**INSTRUCTIONS FOR THE TASK**
Verbatim copy, images excluded: write out each record shown below.

[Saved data entries]
* * * * * * * * *

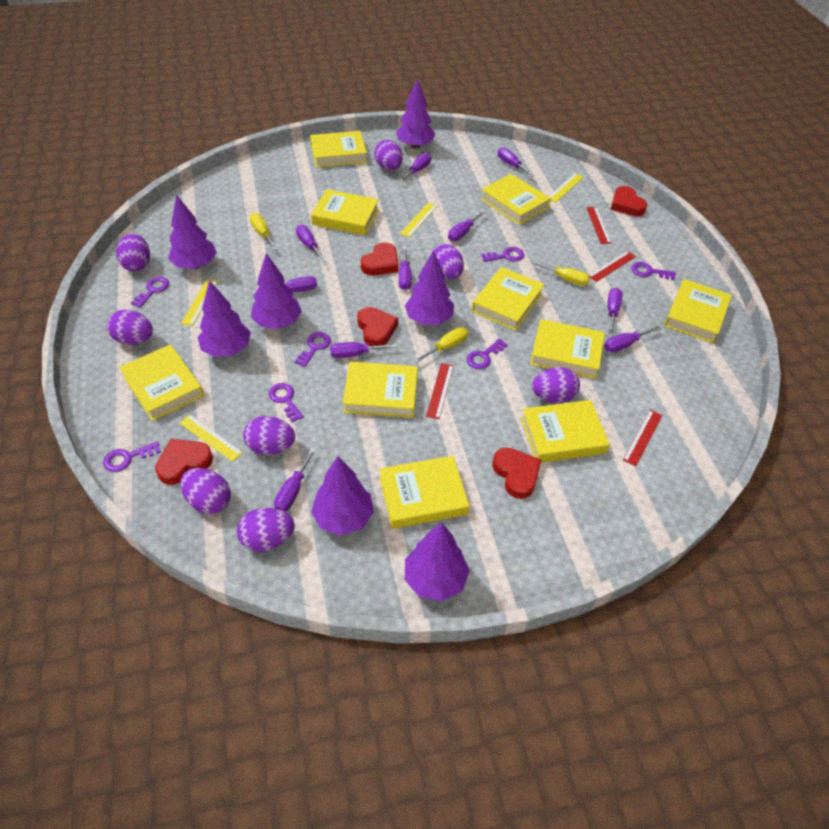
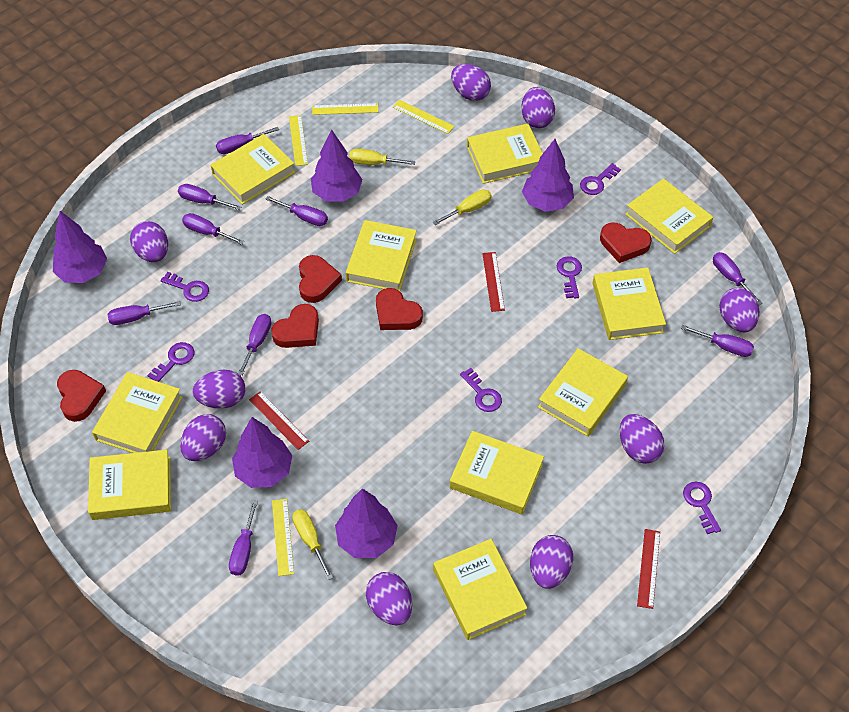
purple egg: 8 -> 9
purple key: 7 -> 6
purple screwdriver: 10 -> 9
purple tree: 7 -> 5
red ruler: 4 -> 3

* * * * * * * * *

**FINAL ANSWER**
purple egg: 8 -> 9
purple key: 7 -> 6
purple screwdriver: 10 -> 9
purple tree: 7 -> 5
red ruler: 4 -> 3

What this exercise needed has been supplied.